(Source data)
==========

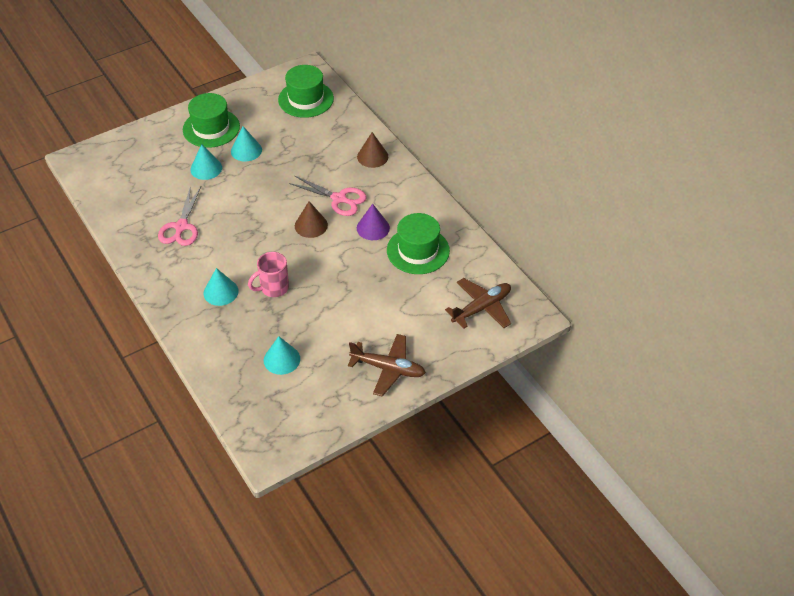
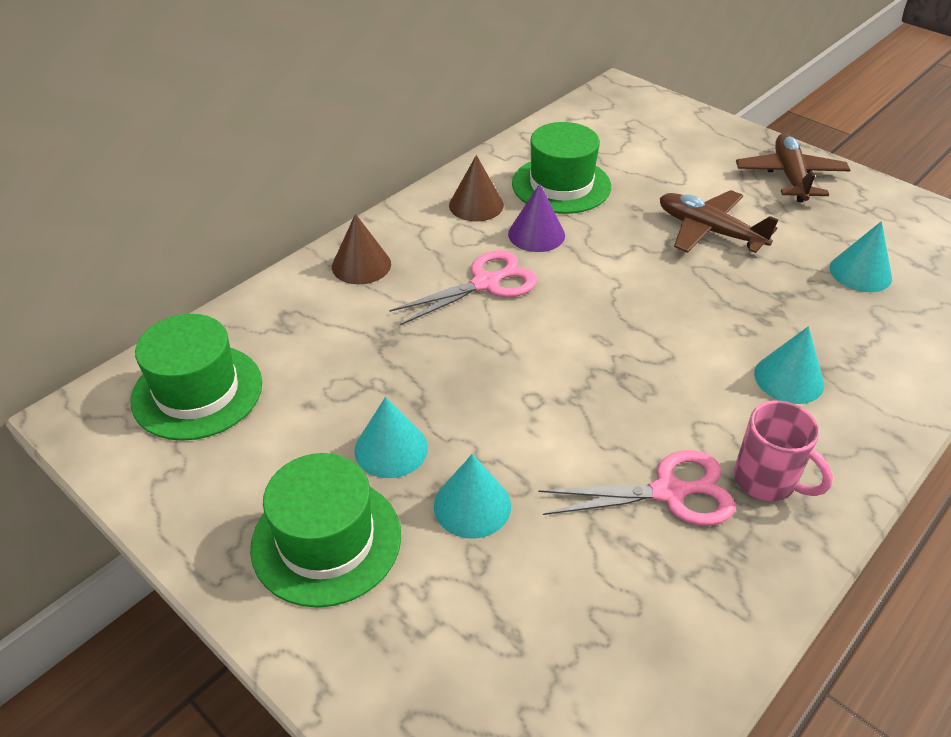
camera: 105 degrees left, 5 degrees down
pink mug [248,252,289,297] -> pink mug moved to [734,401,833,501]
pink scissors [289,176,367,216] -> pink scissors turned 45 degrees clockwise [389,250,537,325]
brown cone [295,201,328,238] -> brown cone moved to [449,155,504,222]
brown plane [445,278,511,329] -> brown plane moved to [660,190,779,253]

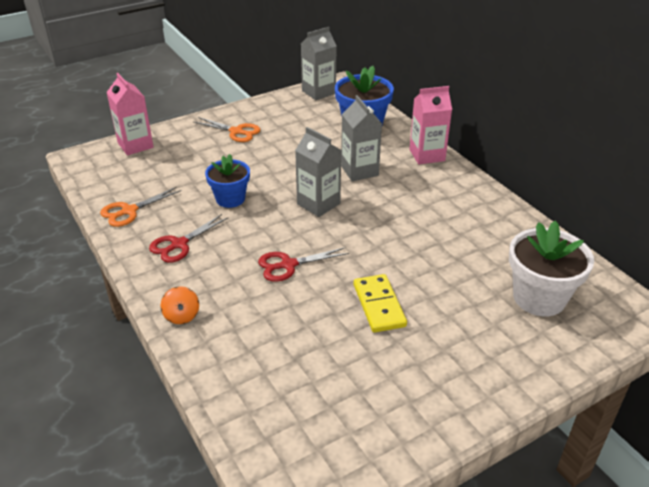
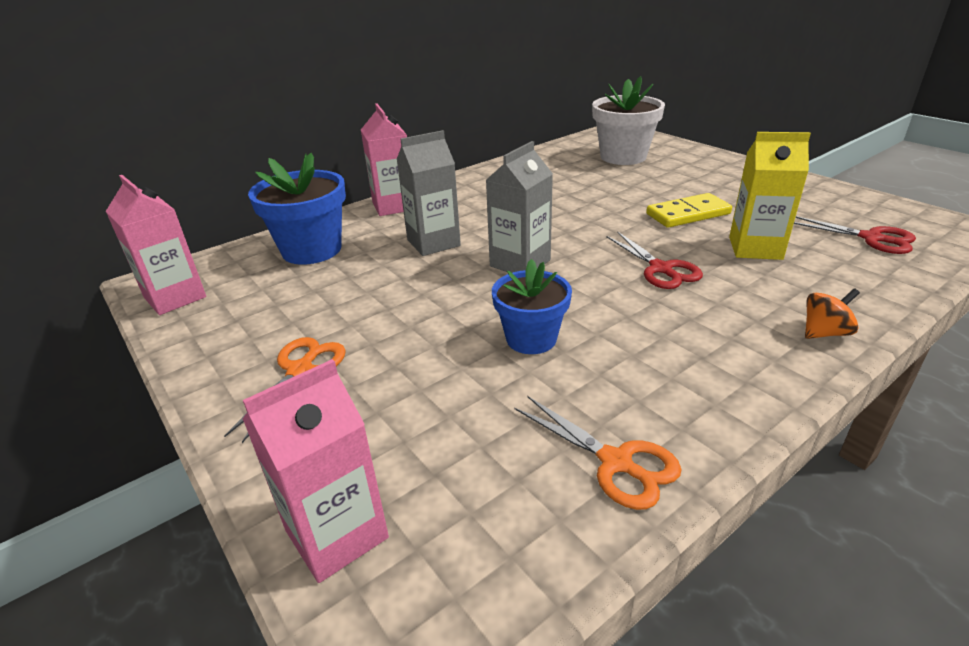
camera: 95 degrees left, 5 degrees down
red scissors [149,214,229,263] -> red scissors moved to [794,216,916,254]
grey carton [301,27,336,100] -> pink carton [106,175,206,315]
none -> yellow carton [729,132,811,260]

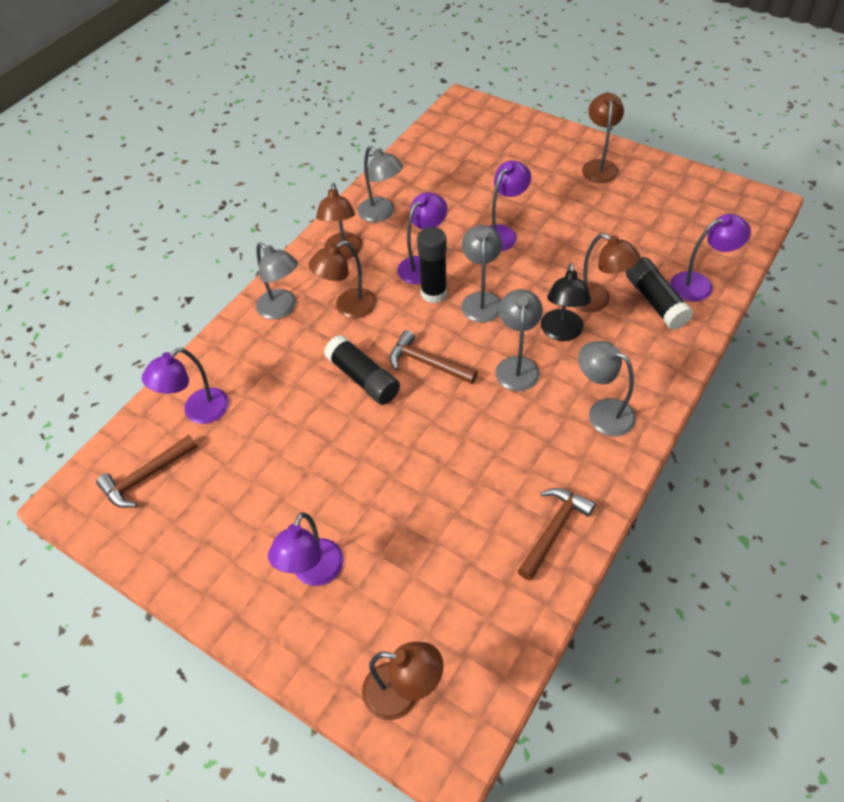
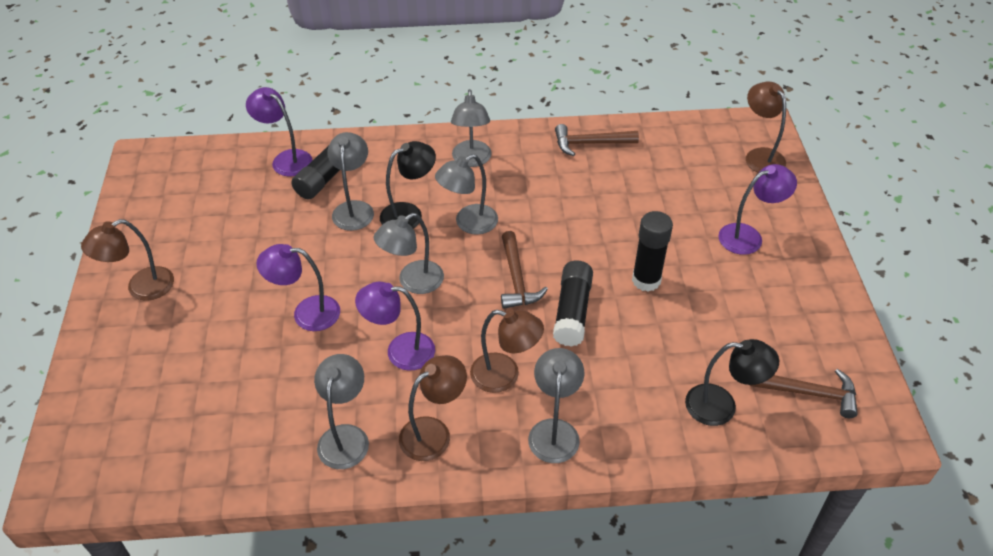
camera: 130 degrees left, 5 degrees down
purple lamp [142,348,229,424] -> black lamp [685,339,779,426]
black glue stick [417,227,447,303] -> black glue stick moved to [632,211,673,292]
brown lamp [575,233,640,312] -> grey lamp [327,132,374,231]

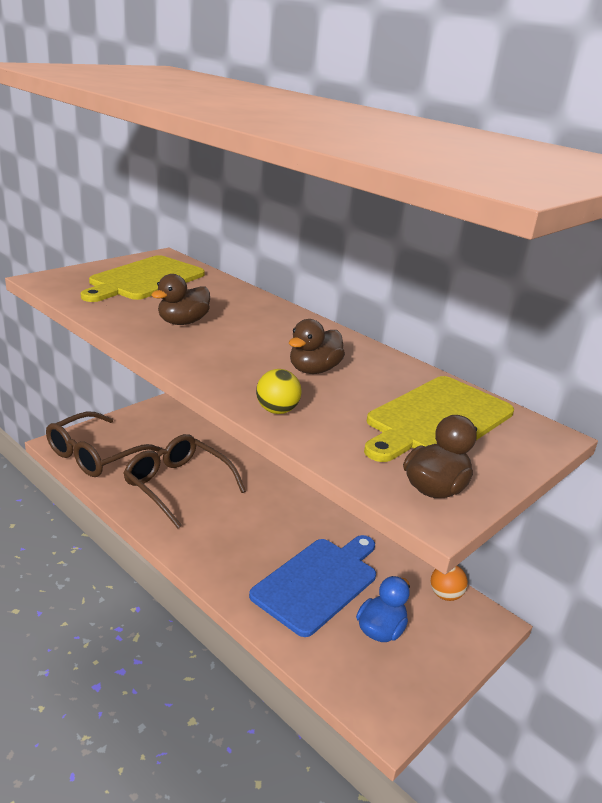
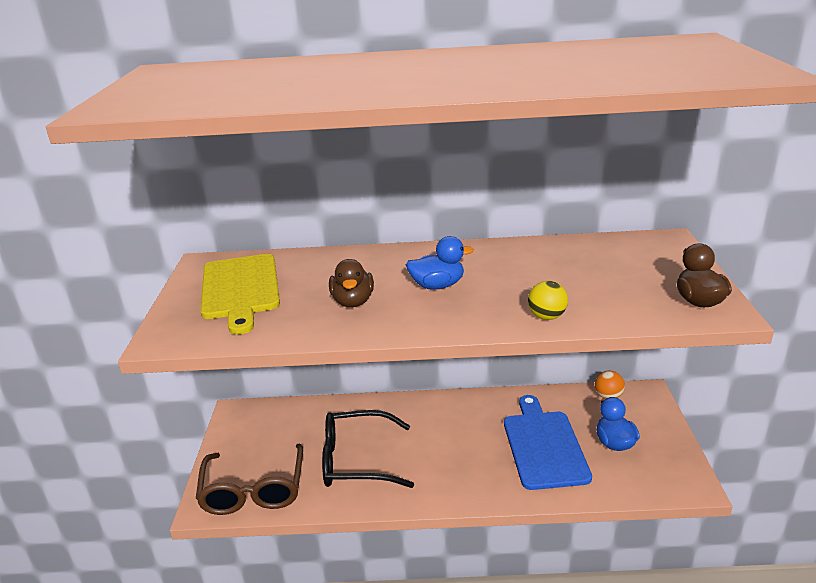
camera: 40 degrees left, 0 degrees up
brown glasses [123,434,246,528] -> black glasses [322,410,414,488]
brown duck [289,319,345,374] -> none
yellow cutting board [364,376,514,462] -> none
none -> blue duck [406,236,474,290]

==========

**Task directions**:
Although the records hold pictures, the copy must not; give again exactly the lines from the one with "purple lamp [142,348,229,424]" through the one with "brown glasses [123,434,246,528]".

**Answer to this problem**:
purple lamp [142,348,229,424] -> black lamp [685,339,779,426]
black glue stick [417,227,447,303] -> black glue stick moved to [632,211,673,292]
brown lamp [575,233,640,312] -> grey lamp [327,132,374,231]

camera: 40 degrees left, 0 degrees up
brown glasses [123,434,246,528] -> black glasses [322,410,414,488]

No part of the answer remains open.